● What this task involves: Line by line, copy out the entries exactly and leave the pictures behind.

Image sets with object changes
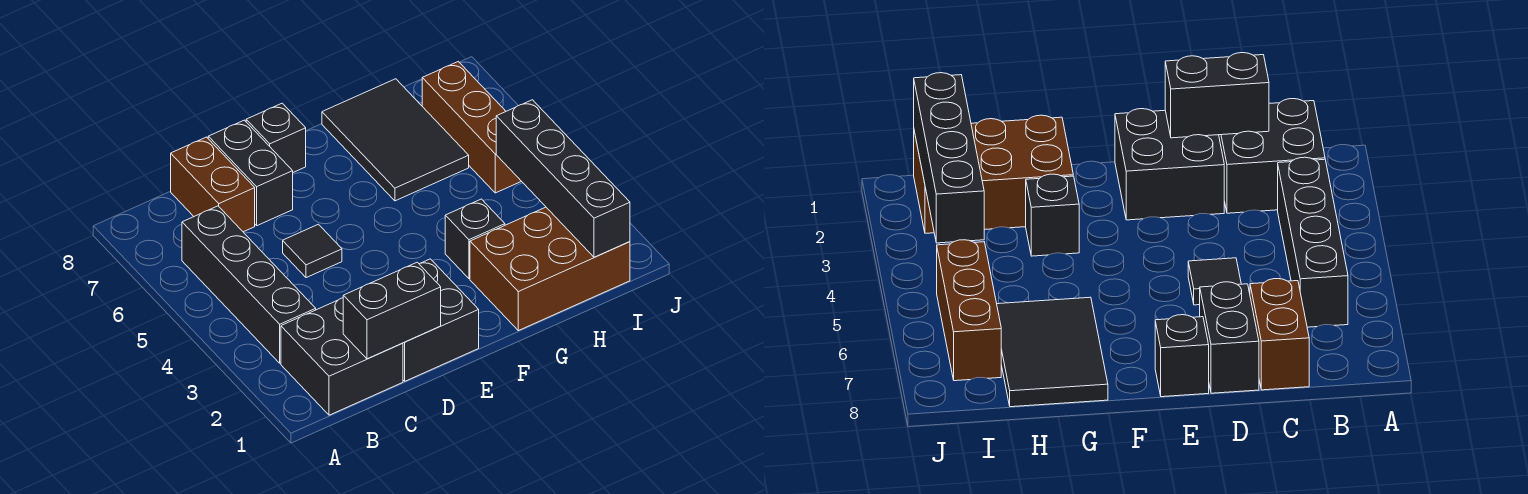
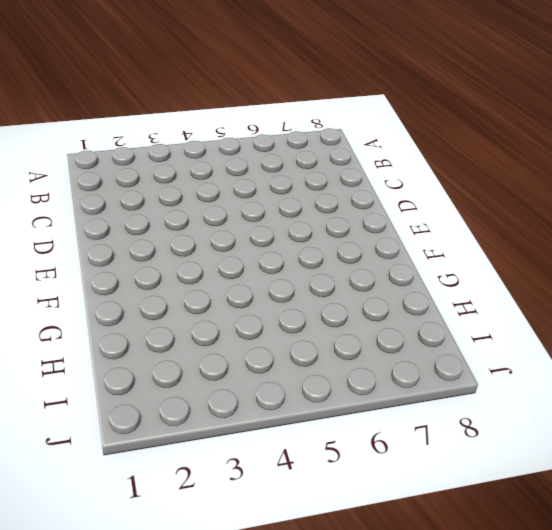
none -> black 2x2 brick [281,298,403,415]
none -> black 1x4 brick [182,206,316,363]
none -> brown 1x2 brick [171,137,255,232]

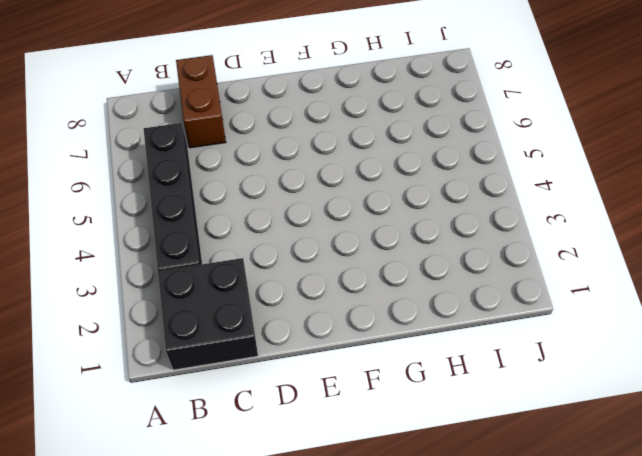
none -> black 2x2 brick [403,259,479,381]
none -> black 1x1 tile [283,224,342,278]
none -> black 1x2 brick [208,120,293,226]

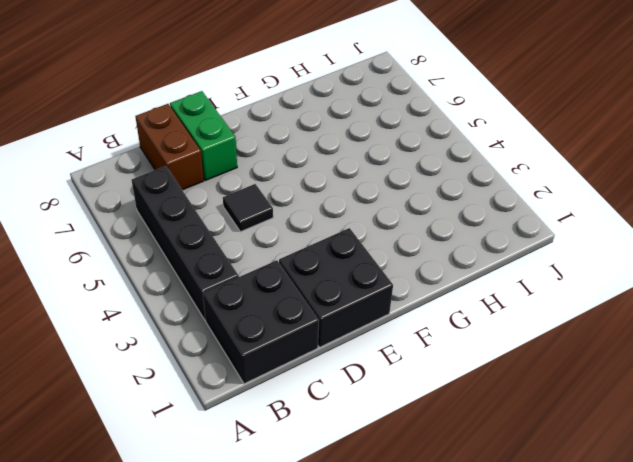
green 1x2 brick [170,91,237,180] -> black 1x2 brick [208,120,293,226]
none -> black 1x1 brick [246,103,306,172]
none -> brown 2x3 brick [470,207,630,331]
none -> black 1x1 brick [445,199,505,279]

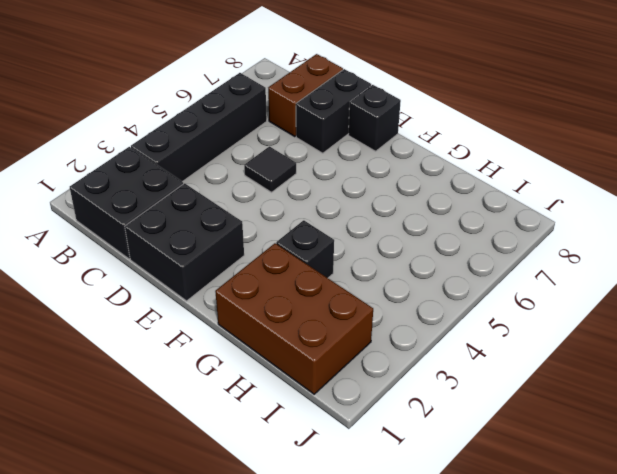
none -> black 2x3 tile [322,79,469,201]
none -> brown 1x3 brick [422,62,521,193]
none -> black 1x2 brick [343,262,441,359]

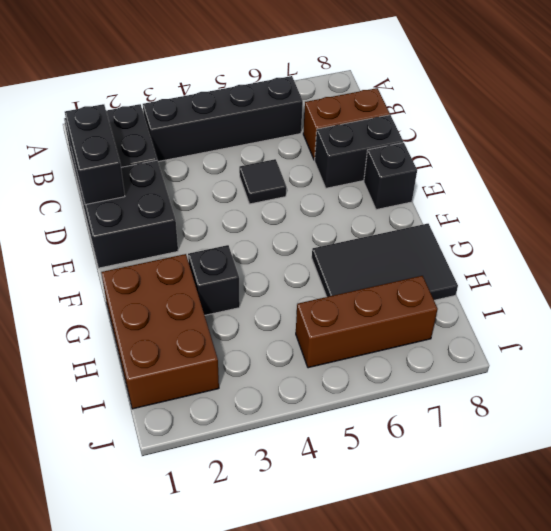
none -> black 1x4 brick [496,100,630,257]

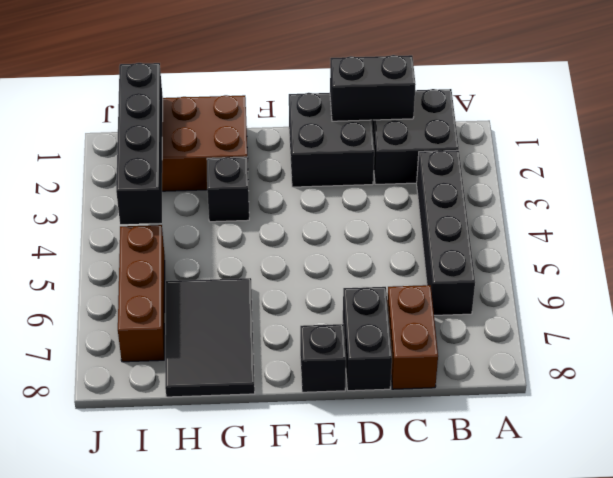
none -> black 1x1 tile [283,224,342,278]

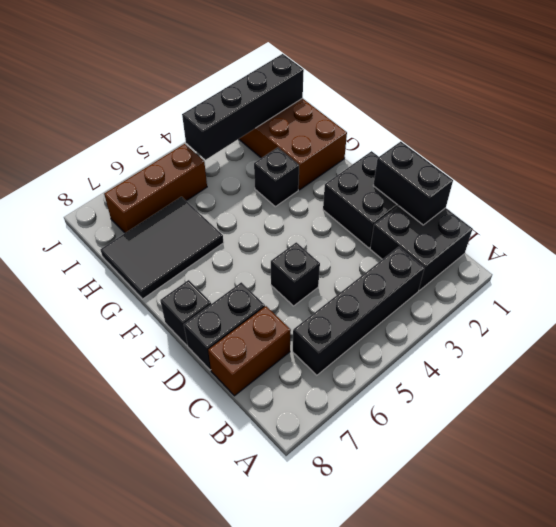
black 1x1 brick [271,242,320,306] -> black 1x1 tile [283,224,342,278]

● Response to this task:
none -> black 2x2 brick [281,298,403,415]
none -> black 1x4 brick [182,206,316,363]
none -> brown 1x2 brick [171,137,255,232]

none -> black 2x2 brick [403,259,479,381]
none -> black 1x1 tile [283,224,342,278]
none -> black 1x2 brick [208,120,293,226]

green 1x2 brick [170,91,237,180] -> black 1x2 brick [208,120,293,226]
none -> black 1x1 brick [246,103,306,172]
none -> brown 2x3 brick [470,207,630,331]
none -> black 1x1 brick [445,199,505,279]

none -> black 2x3 tile [322,79,469,201]
none -> brown 1x3 brick [422,62,521,193]
none -> black 1x2 brick [343,262,441,359]

none -> black 1x4 brick [496,100,630,257]

none -> black 1x1 tile [283,224,342,278]

black 1x1 brick [271,242,320,306] -> black 1x1 tile [283,224,342,278]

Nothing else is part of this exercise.